Task to carry out - In the lines below, the string "pink" may appear; say how many lines hold it and give nothing more.

Materials provided -
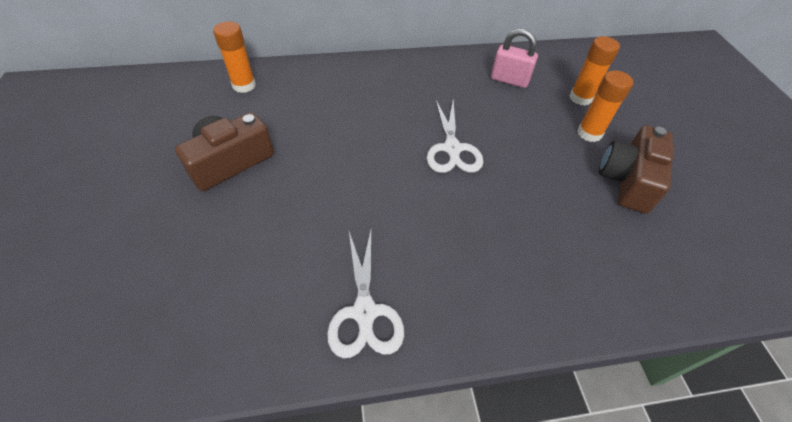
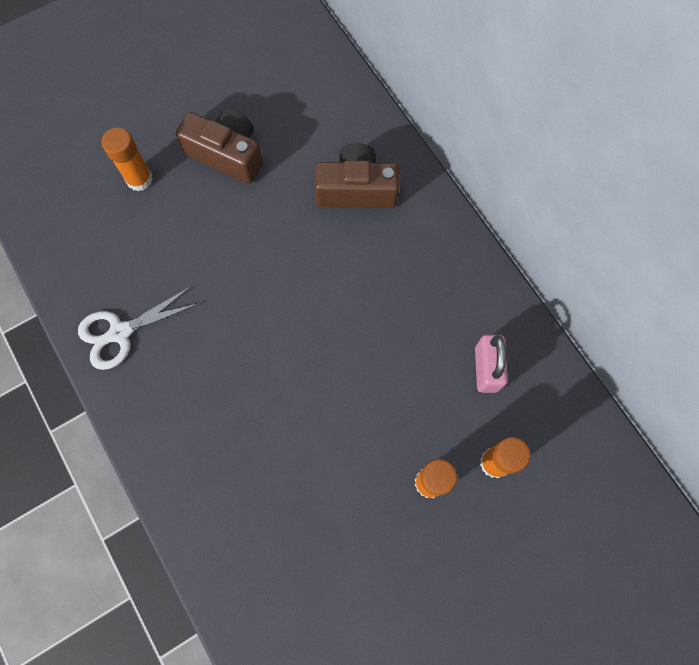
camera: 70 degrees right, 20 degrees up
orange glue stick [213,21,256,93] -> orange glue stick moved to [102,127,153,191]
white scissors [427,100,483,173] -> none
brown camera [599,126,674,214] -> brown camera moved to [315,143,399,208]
...
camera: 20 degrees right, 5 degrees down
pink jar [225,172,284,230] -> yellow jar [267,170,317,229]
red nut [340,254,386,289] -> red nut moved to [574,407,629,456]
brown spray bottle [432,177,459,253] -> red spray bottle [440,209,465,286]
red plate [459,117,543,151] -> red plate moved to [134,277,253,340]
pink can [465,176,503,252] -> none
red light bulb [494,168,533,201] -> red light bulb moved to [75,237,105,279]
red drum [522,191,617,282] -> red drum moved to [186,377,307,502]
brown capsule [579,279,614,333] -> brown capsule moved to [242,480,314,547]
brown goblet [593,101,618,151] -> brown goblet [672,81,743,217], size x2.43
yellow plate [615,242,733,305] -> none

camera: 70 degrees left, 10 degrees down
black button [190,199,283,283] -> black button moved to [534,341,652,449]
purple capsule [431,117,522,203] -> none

Reply to the task - 2